#### [Task to carry out]
Using the entries that follow, collect the lines where the word "camera" appears.

#### [Data]
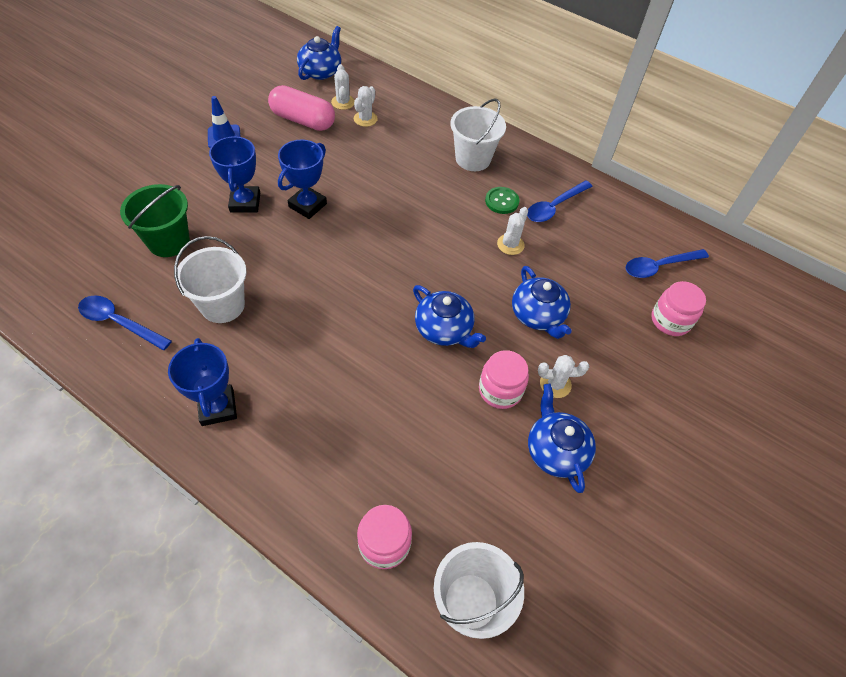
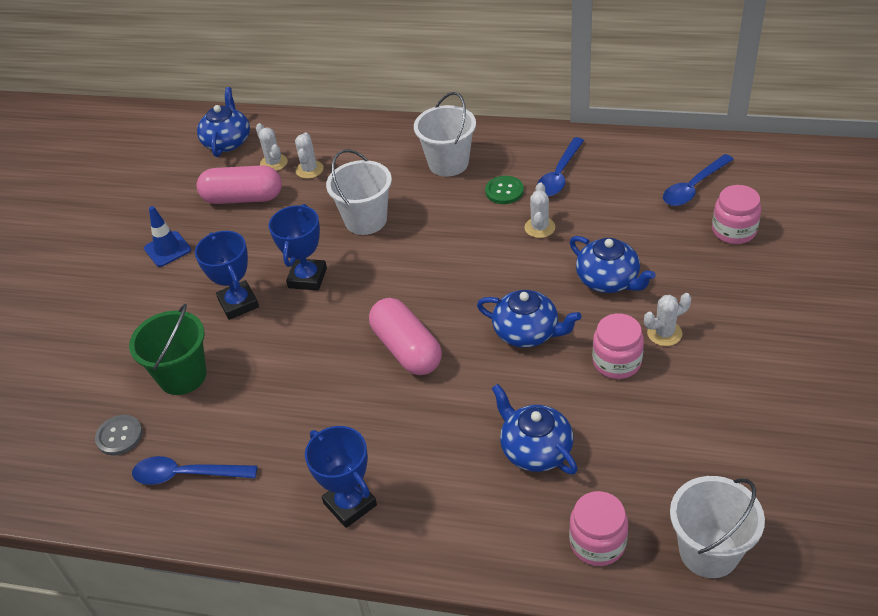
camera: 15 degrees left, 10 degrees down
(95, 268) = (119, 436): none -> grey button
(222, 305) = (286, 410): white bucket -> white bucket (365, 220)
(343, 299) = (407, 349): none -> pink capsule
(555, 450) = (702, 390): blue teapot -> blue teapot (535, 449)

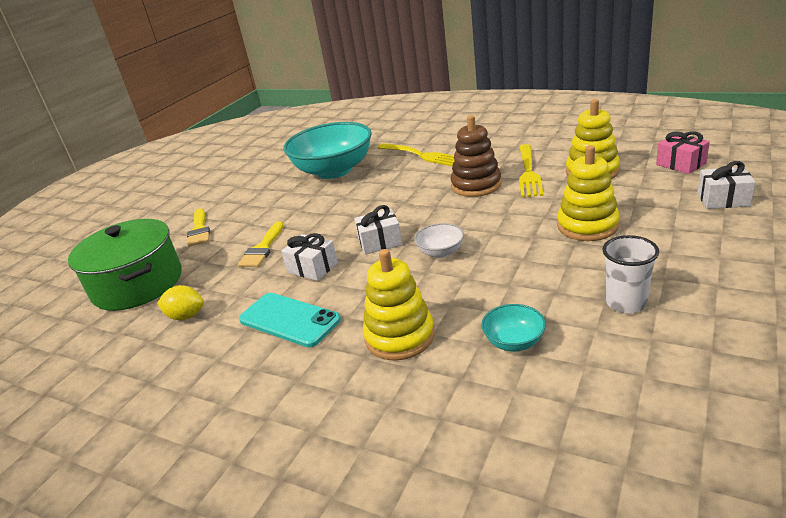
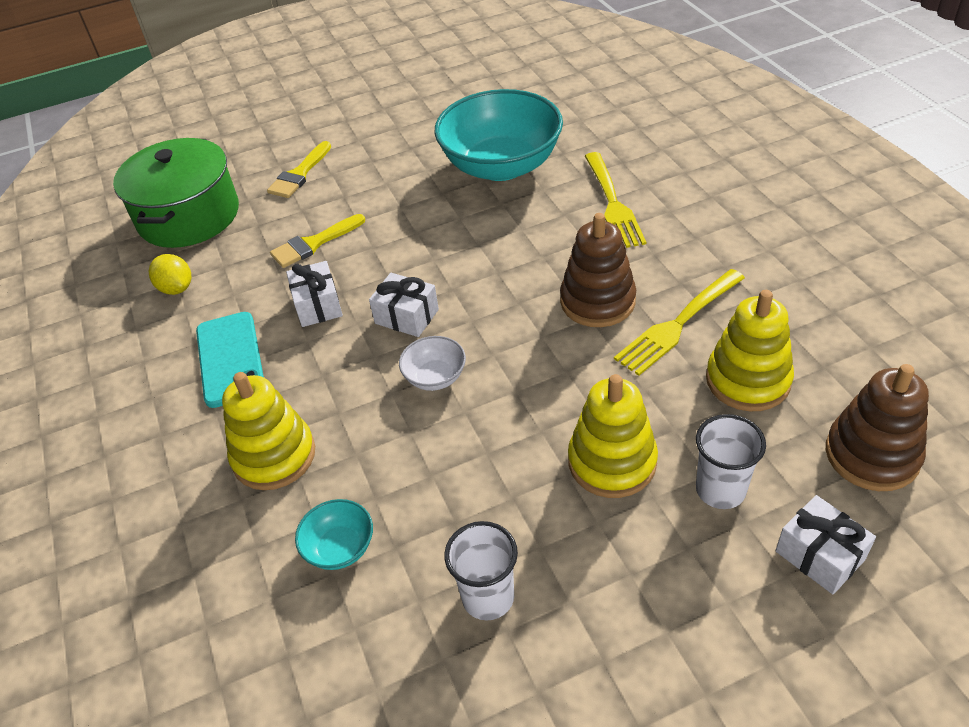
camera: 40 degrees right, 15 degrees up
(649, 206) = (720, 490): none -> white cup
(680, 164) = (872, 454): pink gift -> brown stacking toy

#### [Output for this task]
camera: 15 degrees left, 10 degrees down
camera: 40 degrees right, 15 degrees up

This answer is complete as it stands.